**Task input:**
==========

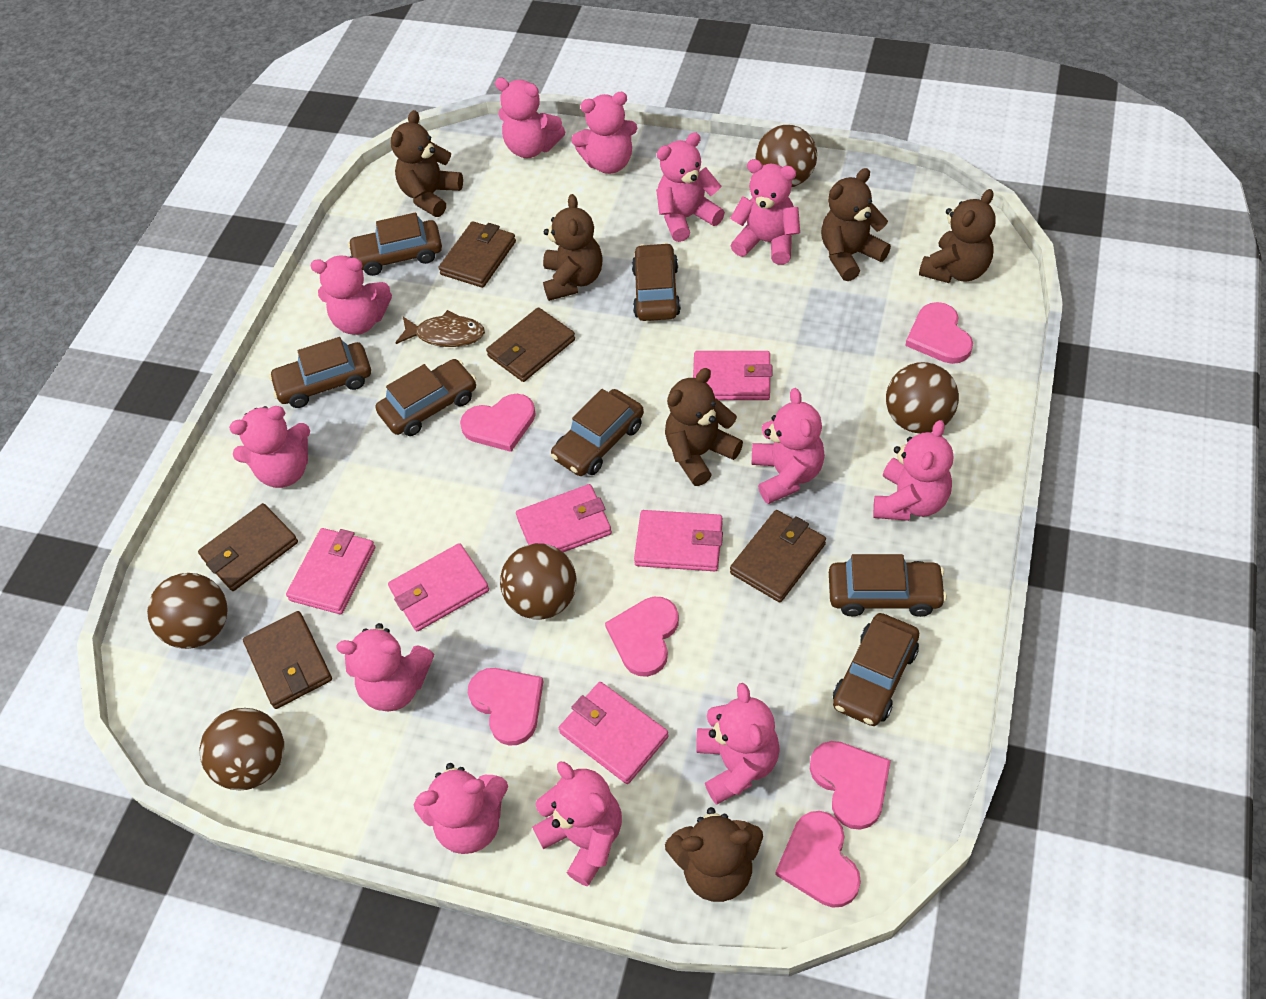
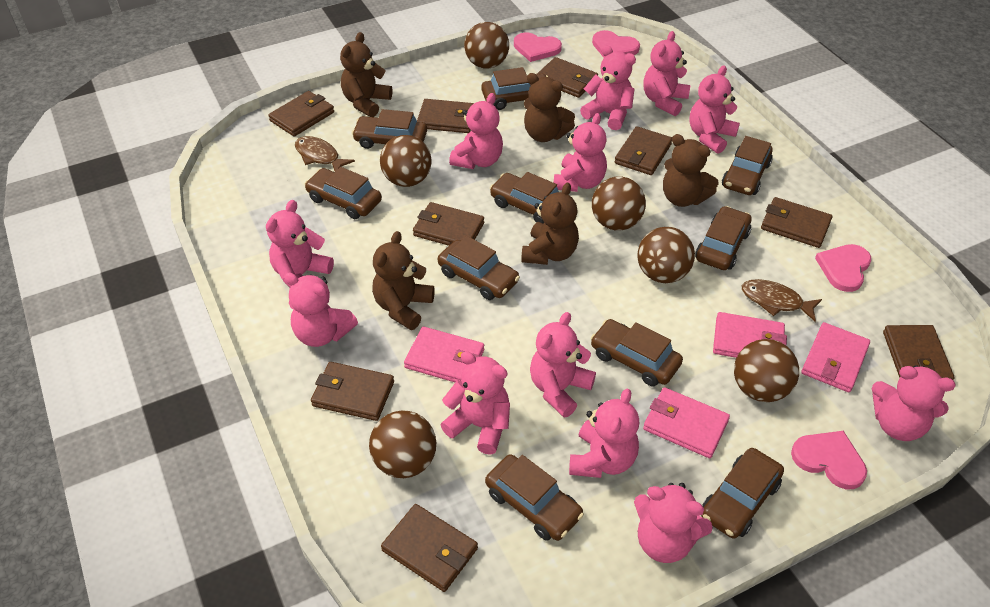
brown ball: [147,573,228,649] [199,708,284,790] [500,543,576,620] [756,125,817,187] [886,362,959,434] = 5 -> [369,410,436,478] [380,135,432,187] [464,22,509,69] [592,177,646,230] [637,227,695,283] [734,339,799,402] = 6
brown car: [269,337,371,408] [348,212,442,276] [376,359,476,436] [551,389,644,476] [632,243,681,321] [829,554,947,617] [833,613,919,726] = 7 -> [305,167,382,219] [352,109,427,149] [438,236,520,300] [481,67,548,110] [485,454,584,541] [490,172,559,224] [591,319,683,387] [695,206,752,270] [701,448,784,539] [722,136,773,195] = 10
brown fish: [395,310,485,347] = 1 -> [295,136,355,171] [741,279,822,322] = 2
brown teddy bear: [391,110,463,217] [543,194,603,301] [665,368,743,486] [665,807,763,902] [821,168,891,281] [919,189,996,283] = 6 -> [340,32,392,117] [372,231,435,330] [521,183,579,265] [524,73,575,142] [663,134,719,207] = 5
brown wallet: [198,503,298,591] [243,611,332,709] [438,221,516,288] [486,307,575,382] [730,510,826,602] = 5 -> [268,91,334,136] [311,362,394,421] [381,504,478,592] [413,202,484,246] [417,99,474,133] [537,57,598,98] [615,126,672,175] [761,197,832,248] [883,325,955,380] = 9
pink heart: [460,394,536,452] [468,668,544,746] [605,597,679,677] [775,811,861,908] [810,741,891,830] [905,302,973,364] = 6 -> [514,32,562,62] [592,30,640,57] [791,431,867,490] [815,244,871,292] = 4
pink wallet: [286,528,375,614] [388,543,489,631] [516,484,612,552] [559,682,669,784] [634,510,723,571] [693,351,772,400] = 6 -> [404,327,484,382] [643,387,730,458] [713,312,787,358] [801,322,870,392] = 4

==========

**Exercise directions:** Exact copy, no pictures: please print every record above as written.

**Task result:**
brown ball: [147,573,228,649] [199,708,284,790] [500,543,576,620] [756,125,817,187] [886,362,959,434] = 5 -> [369,410,436,478] [380,135,432,187] [464,22,509,69] [592,177,646,230] [637,227,695,283] [734,339,799,402] = 6
brown car: [269,337,371,408] [348,212,442,276] [376,359,476,436] [551,389,644,476] [632,243,681,321] [829,554,947,617] [833,613,919,726] = 7 -> [305,167,382,219] [352,109,427,149] [438,236,520,300] [481,67,548,110] [485,454,584,541] [490,172,559,224] [591,319,683,387] [695,206,752,270] [701,448,784,539] [722,136,773,195] = 10
brown fish: [395,310,485,347] = 1 -> [295,136,355,171] [741,279,822,322] = 2
brown teddy bear: [391,110,463,217] [543,194,603,301] [665,368,743,486] [665,807,763,902] [821,168,891,281] [919,189,996,283] = 6 -> [340,32,392,117] [372,231,435,330] [521,183,579,265] [524,73,575,142] [663,134,719,207] = 5
brown wallet: [198,503,298,591] [243,611,332,709] [438,221,516,288] [486,307,575,382] [730,510,826,602] = 5 -> [268,91,334,136] [311,362,394,421] [381,504,478,592] [413,202,484,246] [417,99,474,133] [537,57,598,98] [615,126,672,175] [761,197,832,248] [883,325,955,380] = 9
pink heart: [460,394,536,452] [468,668,544,746] [605,597,679,677] [775,811,861,908] [810,741,891,830] [905,302,973,364] = 6 -> [514,32,562,62] [592,30,640,57] [791,431,867,490] [815,244,871,292] = 4
pink wallet: [286,528,375,614] [388,543,489,631] [516,484,612,552] [559,682,669,784] [634,510,723,571] [693,351,772,400] = 6 -> [404,327,484,382] [643,387,730,458] [713,312,787,358] [801,322,870,392] = 4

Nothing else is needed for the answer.